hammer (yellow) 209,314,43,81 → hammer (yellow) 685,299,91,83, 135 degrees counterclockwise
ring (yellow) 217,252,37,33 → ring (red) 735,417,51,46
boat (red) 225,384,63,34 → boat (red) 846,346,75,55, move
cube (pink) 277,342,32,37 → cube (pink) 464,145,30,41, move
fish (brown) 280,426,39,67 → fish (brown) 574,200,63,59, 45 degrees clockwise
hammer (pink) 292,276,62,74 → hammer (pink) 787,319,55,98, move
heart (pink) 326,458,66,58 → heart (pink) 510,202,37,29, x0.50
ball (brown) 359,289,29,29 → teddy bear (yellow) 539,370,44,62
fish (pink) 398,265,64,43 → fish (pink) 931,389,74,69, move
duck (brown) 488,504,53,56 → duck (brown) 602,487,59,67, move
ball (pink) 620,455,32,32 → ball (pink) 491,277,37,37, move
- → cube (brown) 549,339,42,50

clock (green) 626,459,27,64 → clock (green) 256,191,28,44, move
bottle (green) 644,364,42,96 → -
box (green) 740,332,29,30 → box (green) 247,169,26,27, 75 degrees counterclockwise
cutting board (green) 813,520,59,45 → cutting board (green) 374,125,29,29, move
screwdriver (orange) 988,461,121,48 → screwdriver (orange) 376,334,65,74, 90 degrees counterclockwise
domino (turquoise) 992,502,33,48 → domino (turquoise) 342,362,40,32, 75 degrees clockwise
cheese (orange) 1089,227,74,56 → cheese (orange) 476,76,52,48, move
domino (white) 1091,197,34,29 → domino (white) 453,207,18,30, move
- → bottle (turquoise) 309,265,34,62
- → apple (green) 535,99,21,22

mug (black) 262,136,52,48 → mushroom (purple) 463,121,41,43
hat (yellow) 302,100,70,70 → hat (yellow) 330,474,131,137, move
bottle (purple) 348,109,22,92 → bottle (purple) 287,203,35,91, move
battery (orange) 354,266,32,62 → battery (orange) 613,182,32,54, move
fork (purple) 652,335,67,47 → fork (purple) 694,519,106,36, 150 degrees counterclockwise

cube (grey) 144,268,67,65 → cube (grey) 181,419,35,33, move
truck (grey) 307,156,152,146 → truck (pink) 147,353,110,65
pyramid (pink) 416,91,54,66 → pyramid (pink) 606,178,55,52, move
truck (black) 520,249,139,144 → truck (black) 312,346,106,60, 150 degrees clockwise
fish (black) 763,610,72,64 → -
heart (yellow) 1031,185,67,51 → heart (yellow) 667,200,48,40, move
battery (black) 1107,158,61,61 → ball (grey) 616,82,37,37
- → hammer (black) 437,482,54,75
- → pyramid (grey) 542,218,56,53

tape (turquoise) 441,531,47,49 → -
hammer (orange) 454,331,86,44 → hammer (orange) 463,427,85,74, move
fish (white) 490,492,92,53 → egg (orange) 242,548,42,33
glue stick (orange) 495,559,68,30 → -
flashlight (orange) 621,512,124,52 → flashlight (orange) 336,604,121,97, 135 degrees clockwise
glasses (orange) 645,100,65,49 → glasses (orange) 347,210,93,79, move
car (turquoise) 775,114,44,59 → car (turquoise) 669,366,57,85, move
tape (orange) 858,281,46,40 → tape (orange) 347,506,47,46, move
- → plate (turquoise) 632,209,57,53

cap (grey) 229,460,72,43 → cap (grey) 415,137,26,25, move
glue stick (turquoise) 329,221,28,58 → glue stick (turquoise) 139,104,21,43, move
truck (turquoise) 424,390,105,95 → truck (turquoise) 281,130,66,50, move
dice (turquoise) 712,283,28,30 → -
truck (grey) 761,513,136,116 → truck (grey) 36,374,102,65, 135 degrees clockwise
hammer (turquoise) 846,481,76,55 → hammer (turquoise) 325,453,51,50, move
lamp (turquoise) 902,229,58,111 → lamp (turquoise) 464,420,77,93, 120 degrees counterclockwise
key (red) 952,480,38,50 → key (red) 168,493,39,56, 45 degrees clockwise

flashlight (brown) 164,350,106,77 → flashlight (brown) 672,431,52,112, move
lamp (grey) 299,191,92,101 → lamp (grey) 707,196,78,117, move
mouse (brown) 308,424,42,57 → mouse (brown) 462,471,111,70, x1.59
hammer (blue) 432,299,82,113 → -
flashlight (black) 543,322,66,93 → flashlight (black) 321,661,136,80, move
------------------------------------------------
▶ **Prompt**: Copy range, inclusive: the line holding "cube (pink) 277,342,32,37" to the line holding "ball (pink) 620,455,32,32". Reproduce exactly those lines of the records above and no others.

▶ **Written reply**:
cube (pink) 277,342,32,37 → cube (pink) 464,145,30,41, move
fish (brown) 280,426,39,67 → fish (brown) 574,200,63,59, 45 degrees clockwise
hammer (pink) 292,276,62,74 → hammer (pink) 787,319,55,98, move
heart (pink) 326,458,66,58 → heart (pink) 510,202,37,29, x0.50
ball (brown) 359,289,29,29 → teddy bear (yellow) 539,370,44,62
fish (pink) 398,265,64,43 → fish (pink) 931,389,74,69, move
duck (brown) 488,504,53,56 → duck (brown) 602,487,59,67, move
ball (pink) 620,455,32,32 → ball (pink) 491,277,37,37, move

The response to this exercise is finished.